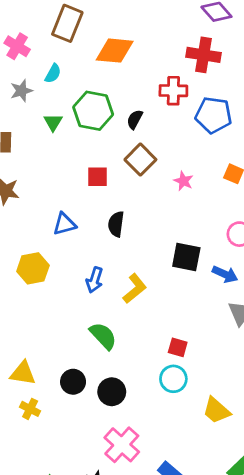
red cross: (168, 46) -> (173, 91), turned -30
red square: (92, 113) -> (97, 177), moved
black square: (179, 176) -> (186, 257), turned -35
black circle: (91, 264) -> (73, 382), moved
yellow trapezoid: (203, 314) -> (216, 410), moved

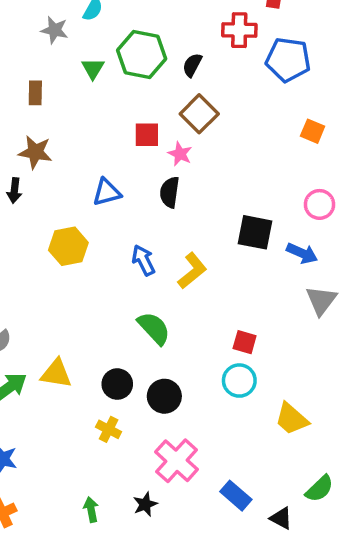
gray star: (21, 91) -> (54, 30), turned 30
pink star: (183, 181) -> (180, 154), moved
blue arrow: (95, 280) -> (143, 260), turned 135
yellow cross: (30, 409) -> (109, 429), moved

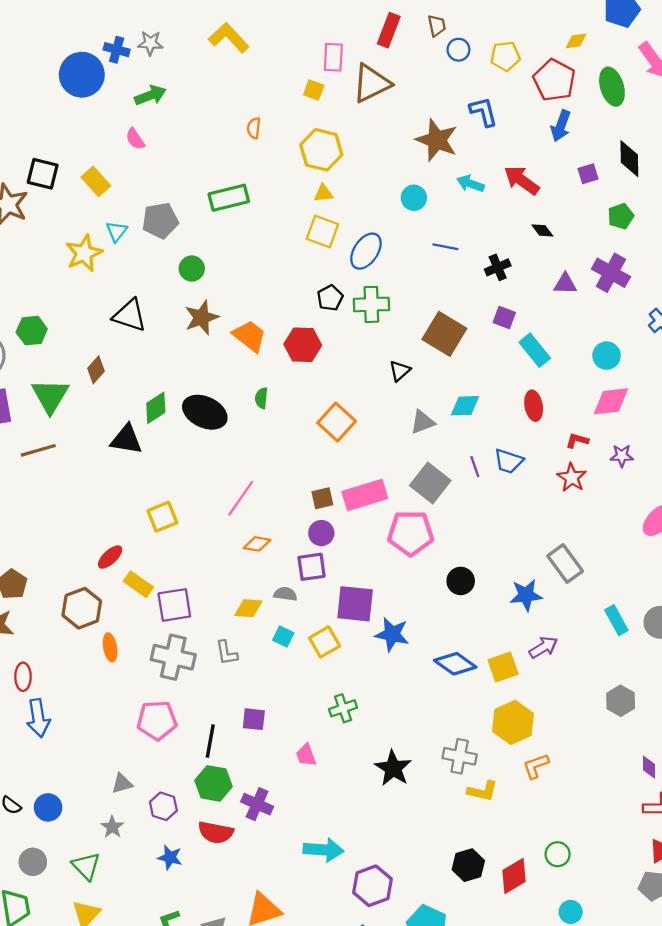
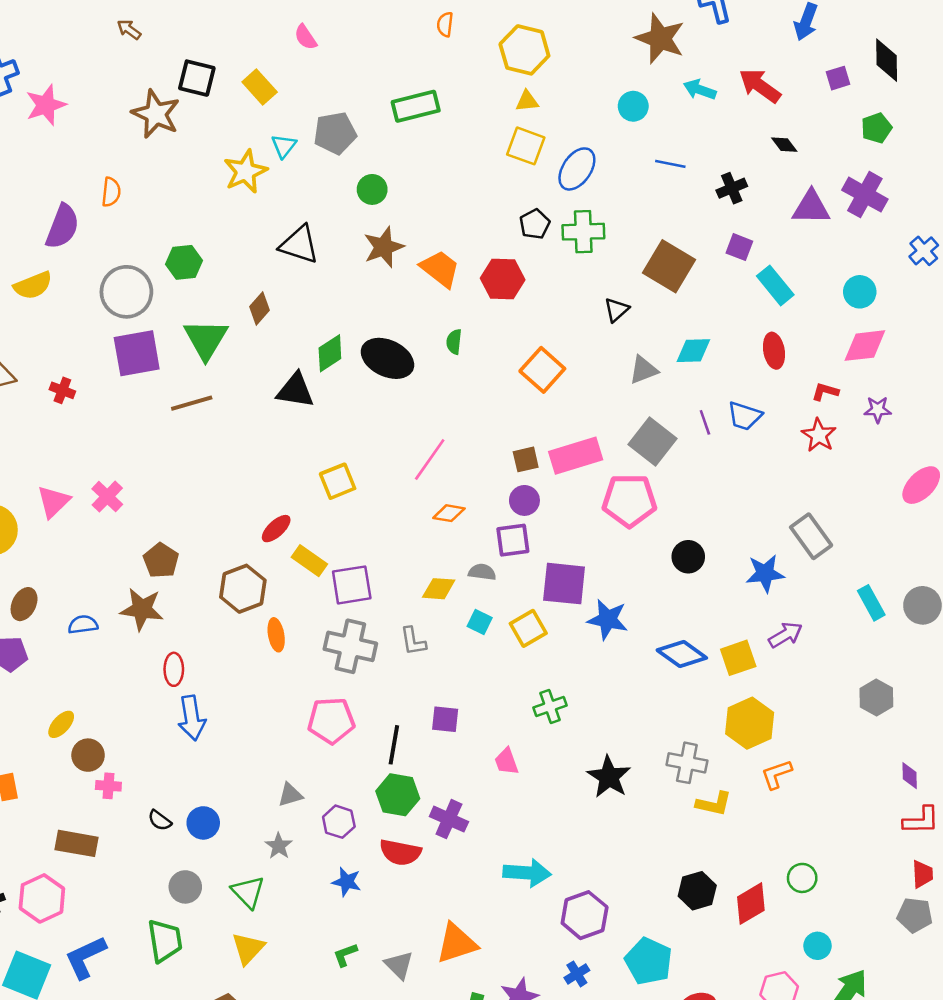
purple triangle: (565, 284) -> (811, 207), size x1.4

**Work request**
In the data above, please extract the lines from the first one through the line with "blue arrow: (95, 280)", exactly, and keep pictures out.

**Answer to the exercise**
red cross: (168, 46) -> (173, 91), turned -30
red square: (92, 113) -> (97, 177), moved
black square: (179, 176) -> (186, 257), turned -35
black circle: (91, 264) -> (73, 382), moved
yellow trapezoid: (203, 314) -> (216, 410), moved

gray star: (21, 91) -> (54, 30), turned 30
pink star: (183, 181) -> (180, 154), moved
blue arrow: (95, 280) -> (143, 260), turned 135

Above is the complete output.